[Scene change data]

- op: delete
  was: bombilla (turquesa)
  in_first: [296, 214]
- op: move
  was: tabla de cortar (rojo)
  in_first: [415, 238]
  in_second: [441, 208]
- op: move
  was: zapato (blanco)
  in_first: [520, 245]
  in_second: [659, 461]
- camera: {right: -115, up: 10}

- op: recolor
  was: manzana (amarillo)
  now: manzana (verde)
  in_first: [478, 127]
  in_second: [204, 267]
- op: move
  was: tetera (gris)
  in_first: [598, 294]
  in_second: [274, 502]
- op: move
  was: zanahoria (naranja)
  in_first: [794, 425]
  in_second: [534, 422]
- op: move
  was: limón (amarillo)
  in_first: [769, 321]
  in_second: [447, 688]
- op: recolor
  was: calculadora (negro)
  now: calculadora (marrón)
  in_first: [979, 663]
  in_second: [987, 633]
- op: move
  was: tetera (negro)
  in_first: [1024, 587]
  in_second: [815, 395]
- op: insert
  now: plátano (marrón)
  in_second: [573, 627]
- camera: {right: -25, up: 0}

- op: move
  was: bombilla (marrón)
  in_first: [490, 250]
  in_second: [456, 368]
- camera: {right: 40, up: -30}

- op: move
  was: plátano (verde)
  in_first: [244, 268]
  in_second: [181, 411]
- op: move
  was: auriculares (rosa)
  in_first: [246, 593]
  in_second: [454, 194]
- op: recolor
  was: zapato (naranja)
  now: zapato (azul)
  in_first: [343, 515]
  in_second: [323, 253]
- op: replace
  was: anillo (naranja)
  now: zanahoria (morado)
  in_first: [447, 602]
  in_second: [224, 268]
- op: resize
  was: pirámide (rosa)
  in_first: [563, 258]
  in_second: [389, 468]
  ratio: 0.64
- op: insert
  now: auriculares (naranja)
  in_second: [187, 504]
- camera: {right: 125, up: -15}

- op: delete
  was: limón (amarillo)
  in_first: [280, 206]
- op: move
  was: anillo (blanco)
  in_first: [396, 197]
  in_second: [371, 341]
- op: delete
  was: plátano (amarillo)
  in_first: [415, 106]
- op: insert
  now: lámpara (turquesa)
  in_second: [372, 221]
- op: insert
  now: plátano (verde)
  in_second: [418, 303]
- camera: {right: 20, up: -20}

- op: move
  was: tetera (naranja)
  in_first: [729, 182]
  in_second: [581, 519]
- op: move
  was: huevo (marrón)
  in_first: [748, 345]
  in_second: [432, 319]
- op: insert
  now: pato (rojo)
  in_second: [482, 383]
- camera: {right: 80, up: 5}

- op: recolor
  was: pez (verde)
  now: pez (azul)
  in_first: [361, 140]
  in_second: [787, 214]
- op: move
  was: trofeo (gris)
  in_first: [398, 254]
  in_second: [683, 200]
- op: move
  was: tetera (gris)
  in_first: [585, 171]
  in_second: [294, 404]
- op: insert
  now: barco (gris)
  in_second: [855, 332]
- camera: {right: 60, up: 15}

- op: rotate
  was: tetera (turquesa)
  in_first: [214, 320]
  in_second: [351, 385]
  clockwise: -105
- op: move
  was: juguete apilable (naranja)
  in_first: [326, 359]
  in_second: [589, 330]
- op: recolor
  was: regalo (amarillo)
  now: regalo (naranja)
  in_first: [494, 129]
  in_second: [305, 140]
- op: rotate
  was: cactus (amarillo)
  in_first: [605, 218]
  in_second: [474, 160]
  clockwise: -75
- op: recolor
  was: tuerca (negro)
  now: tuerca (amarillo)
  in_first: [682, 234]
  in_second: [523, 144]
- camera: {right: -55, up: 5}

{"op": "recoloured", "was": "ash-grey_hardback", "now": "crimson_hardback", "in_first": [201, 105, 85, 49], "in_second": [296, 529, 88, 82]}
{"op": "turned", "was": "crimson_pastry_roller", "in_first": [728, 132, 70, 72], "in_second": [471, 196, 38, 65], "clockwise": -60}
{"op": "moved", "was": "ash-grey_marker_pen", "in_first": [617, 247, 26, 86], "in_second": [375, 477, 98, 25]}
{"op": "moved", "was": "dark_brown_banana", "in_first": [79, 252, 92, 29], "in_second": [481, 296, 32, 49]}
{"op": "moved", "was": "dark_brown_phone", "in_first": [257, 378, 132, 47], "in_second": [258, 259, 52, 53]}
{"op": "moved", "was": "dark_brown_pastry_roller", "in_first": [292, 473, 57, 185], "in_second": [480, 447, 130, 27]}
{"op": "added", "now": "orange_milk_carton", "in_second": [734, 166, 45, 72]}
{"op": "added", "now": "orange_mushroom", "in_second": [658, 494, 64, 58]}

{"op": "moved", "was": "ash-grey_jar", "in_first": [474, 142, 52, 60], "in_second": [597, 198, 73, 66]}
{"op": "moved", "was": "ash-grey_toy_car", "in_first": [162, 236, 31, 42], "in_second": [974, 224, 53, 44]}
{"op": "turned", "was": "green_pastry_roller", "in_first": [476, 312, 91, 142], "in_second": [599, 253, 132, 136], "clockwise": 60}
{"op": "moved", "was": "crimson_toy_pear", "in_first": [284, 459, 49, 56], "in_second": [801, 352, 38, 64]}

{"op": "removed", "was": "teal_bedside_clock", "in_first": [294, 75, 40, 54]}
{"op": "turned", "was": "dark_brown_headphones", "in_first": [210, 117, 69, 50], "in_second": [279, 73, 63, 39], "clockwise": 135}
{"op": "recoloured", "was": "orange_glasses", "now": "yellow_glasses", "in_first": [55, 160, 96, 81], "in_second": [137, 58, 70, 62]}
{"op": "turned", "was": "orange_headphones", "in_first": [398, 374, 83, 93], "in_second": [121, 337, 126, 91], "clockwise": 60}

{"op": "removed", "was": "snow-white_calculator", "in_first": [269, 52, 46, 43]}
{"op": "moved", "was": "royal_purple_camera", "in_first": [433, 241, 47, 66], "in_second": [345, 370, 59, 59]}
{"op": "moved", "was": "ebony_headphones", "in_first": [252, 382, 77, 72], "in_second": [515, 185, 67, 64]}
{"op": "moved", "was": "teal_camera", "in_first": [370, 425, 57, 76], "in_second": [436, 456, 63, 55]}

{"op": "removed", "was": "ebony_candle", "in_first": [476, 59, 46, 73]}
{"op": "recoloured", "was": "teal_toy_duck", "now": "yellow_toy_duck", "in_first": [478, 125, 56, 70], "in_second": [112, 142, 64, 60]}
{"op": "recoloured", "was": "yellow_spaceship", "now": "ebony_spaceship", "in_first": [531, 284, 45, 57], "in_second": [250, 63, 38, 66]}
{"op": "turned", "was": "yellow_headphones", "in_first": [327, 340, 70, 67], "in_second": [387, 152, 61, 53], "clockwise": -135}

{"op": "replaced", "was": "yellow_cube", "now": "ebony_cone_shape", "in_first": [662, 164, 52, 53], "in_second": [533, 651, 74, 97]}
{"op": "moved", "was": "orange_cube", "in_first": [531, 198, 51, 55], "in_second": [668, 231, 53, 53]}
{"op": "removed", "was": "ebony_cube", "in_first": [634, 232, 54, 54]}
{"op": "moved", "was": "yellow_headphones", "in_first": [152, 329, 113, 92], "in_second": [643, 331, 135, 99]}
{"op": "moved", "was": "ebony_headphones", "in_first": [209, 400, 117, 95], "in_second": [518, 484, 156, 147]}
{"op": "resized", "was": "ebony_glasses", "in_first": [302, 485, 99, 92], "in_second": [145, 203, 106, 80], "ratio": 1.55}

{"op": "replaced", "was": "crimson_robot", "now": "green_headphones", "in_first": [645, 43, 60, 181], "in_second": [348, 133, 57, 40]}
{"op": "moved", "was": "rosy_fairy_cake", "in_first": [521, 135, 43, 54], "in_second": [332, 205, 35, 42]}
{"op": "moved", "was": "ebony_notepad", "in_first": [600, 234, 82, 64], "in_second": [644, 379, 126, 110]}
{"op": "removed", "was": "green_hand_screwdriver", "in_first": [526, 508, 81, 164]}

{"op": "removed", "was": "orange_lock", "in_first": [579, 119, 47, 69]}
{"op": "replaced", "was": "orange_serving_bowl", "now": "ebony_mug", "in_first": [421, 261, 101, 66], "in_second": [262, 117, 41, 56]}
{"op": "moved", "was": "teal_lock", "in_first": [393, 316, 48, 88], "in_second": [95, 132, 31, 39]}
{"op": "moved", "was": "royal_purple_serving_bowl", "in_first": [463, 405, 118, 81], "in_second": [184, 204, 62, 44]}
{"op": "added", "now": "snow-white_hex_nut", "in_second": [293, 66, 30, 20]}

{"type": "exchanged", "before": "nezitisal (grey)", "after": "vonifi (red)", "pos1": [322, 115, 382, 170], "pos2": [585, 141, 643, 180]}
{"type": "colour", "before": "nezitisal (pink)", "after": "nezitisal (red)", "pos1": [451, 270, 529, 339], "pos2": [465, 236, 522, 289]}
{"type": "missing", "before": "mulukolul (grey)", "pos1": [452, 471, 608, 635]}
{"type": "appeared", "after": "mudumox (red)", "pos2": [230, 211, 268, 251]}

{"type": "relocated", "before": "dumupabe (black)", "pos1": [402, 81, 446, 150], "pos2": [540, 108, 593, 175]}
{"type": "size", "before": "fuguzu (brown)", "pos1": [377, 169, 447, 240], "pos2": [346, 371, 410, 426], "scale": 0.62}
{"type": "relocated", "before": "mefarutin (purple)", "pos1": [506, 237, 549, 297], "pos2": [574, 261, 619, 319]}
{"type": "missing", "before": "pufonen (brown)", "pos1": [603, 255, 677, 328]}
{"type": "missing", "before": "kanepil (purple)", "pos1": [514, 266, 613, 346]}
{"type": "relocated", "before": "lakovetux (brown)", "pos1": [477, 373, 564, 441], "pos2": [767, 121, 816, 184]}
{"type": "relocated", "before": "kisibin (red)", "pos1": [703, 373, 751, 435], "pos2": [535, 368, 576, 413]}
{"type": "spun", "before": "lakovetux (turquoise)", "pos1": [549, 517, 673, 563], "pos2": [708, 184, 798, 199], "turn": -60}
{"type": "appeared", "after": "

What the task asks: Quote only the stretch of lines that starts the data above and ends with the line containing "in_second: [659, 461]", both included.

Finished exercise:
- op: delete
  was: bombilla (turquesa)
  in_first: [296, 214]
- op: move
  was: tabla de cortar (rojo)
  in_first: [415, 238]
  in_second: [441, 208]
- op: move
  was: zapato (blanco)
  in_first: [520, 245]
  in_second: [659, 461]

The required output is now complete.